● **Dataset content**

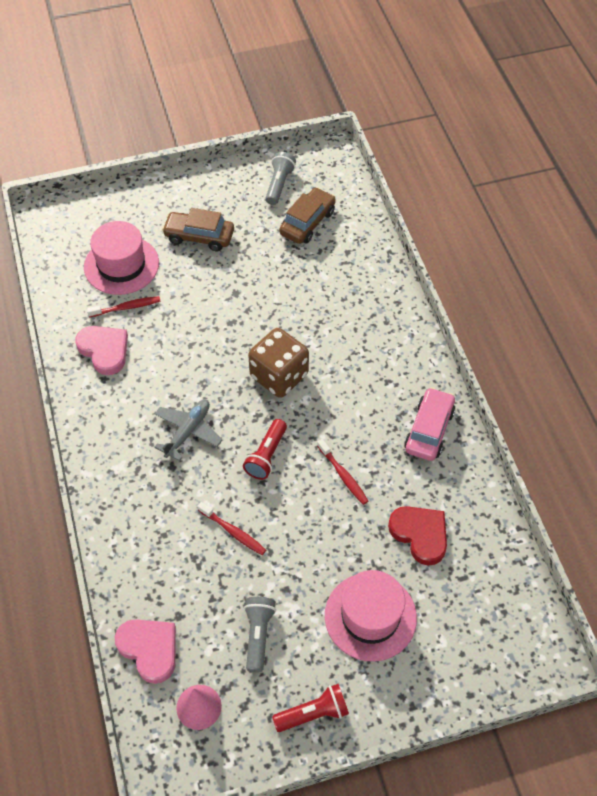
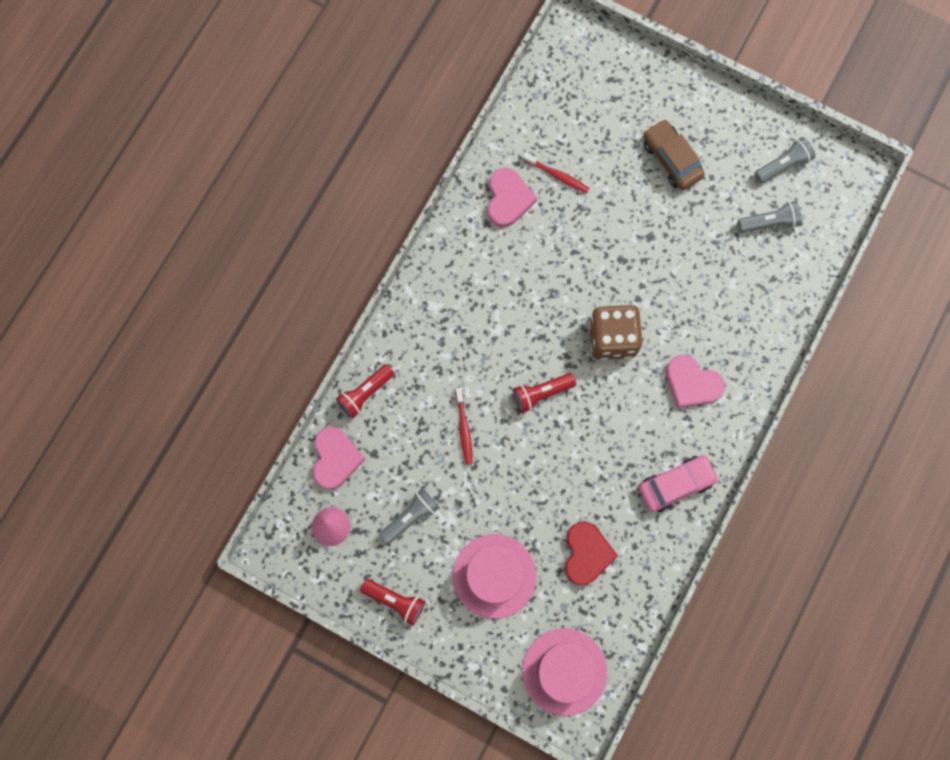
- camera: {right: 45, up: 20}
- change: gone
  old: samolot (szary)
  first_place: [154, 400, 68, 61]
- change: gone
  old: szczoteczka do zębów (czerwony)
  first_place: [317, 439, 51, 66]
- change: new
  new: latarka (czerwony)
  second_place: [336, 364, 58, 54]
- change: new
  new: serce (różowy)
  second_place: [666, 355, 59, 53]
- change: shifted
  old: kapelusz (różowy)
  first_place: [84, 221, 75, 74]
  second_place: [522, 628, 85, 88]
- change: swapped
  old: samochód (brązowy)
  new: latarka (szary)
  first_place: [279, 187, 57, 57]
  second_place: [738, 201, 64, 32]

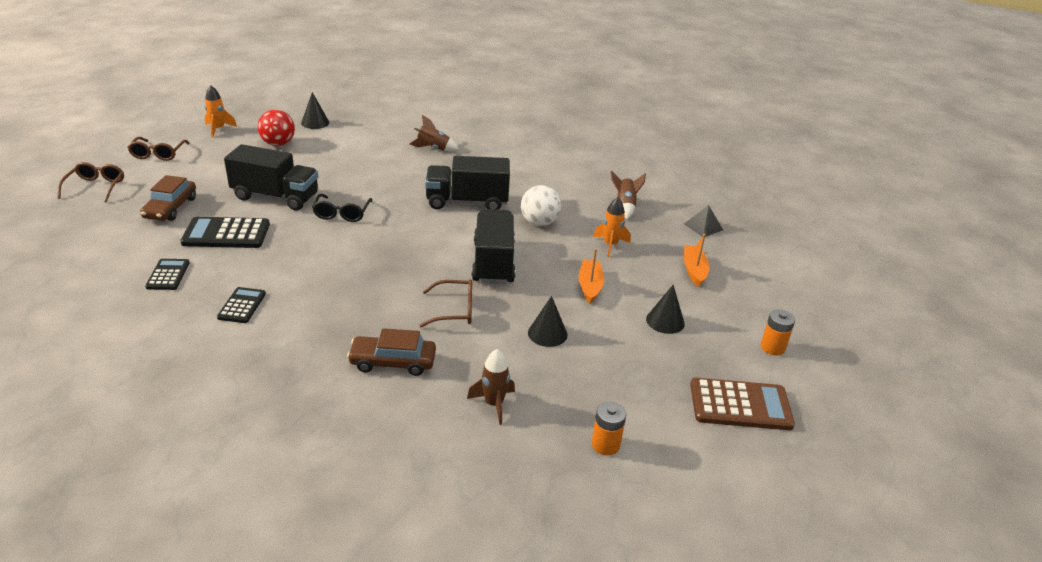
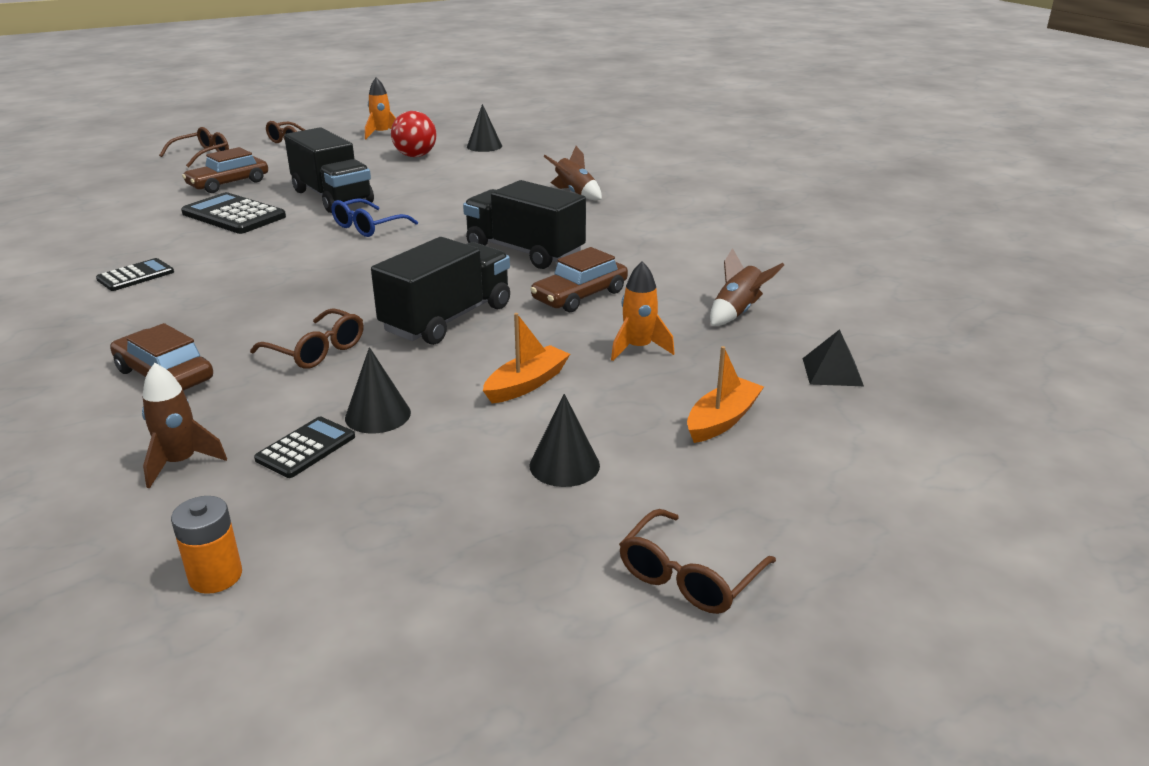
- camera: {right: 40, up: -5}
- change: gone
  old: kalkulator (brązowy)
  first_place: [690, 378, 105, 52]
- change: shifted
  old: kalkulator (czarny)
  first_place: [145, 259, 45, 31]
  second_place: [254, 417, 101, 61]
- change: swapped
  old: piłka (biały)
  new: samochód (brązowy)
  first_place: [521, 185, 40, 41]
  second_place: [530, 247, 98, 65]
- change: swapped
  old: bateria (pomarańczowy)
  new: okulary (brązowy)
  first_place: [761, 309, 34, 46]
  second_place: [619, 509, 157, 105]
- change: repainted
  old: okulary (czarny)
  new: okulary (niebieski)
  first_place: [312, 194, 60, 28]
  second_place: [331, 198, 87, 39]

● **What is required**
All of the data must be repeated exactly, except for the pictures.

● **Exercise solution**
- camera: {right: 45, up: 20}
- change: gone
  old: samolot (szary)
  first_place: [154, 400, 68, 61]
- change: gone
  old: szczoteczka do zębów (czerwony)
  first_place: [317, 439, 51, 66]
- change: new
  new: latarka (czerwony)
  second_place: [336, 364, 58, 54]
- change: new
  new: serce (różowy)
  second_place: [666, 355, 59, 53]
- change: shifted
  old: kapelusz (różowy)
  first_place: [84, 221, 75, 74]
  second_place: [522, 628, 85, 88]
- change: swapped
  old: samochód (brązowy)
  new: latarka (szary)
  first_place: [279, 187, 57, 57]
  second_place: [738, 201, 64, 32]

- camera: {right: 40, up: -5}
- change: gone
  old: kalkulator (brązowy)
  first_place: [690, 378, 105, 52]
- change: shifted
  old: kalkulator (czarny)
  first_place: [145, 259, 45, 31]
  second_place: [254, 417, 101, 61]
- change: swapped
  old: piłka (biały)
  new: samochód (brązowy)
  first_place: [521, 185, 40, 41]
  second_place: [530, 247, 98, 65]
- change: swapped
  old: bateria (pomarańczowy)
  new: okulary (brązowy)
  first_place: [761, 309, 34, 46]
  second_place: [619, 509, 157, 105]
- change: repainted
  old: okulary (czarny)
  new: okulary (niebieski)
  first_place: [312, 194, 60, 28]
  second_place: [331, 198, 87, 39]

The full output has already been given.